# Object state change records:
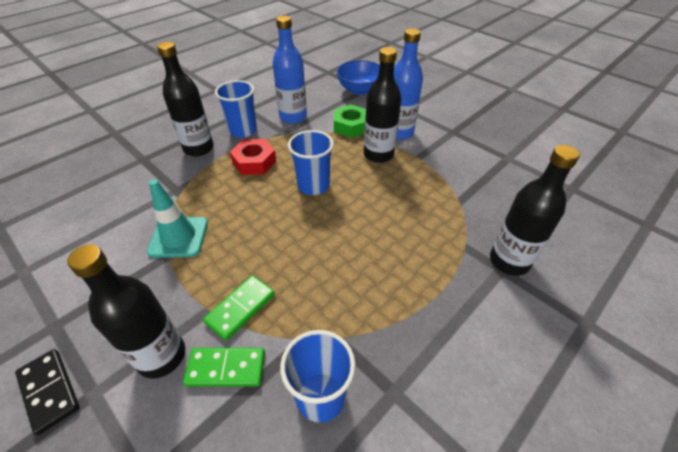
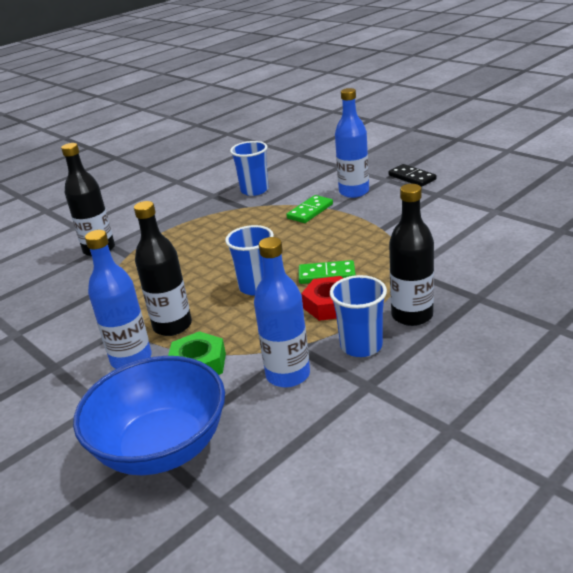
camera: 175 degrees left, 15 degrees down
(161, 356) = (354, 192): black bottle -> blue bottle
(178, 237) = (380, 239): turquoise traffic cone -> none
(226, 368) = (311, 192): green domino -> green domino (327, 275)
(360, 90) = (162, 447): blue bowl -> blue bowl, size x1.53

# INSTRUCTION:
Without the pictures, print all of the records exactly.

# REPLY:
camera: 175 degrees left, 15 degrees down
(161, 356) = (354, 192): black bottle -> blue bottle
(178, 237) = (380, 239): turquoise traffic cone -> none
(226, 368) = (311, 192): green domino -> green domino (327, 275)
(360, 90) = (162, 447): blue bowl -> blue bowl, size x1.53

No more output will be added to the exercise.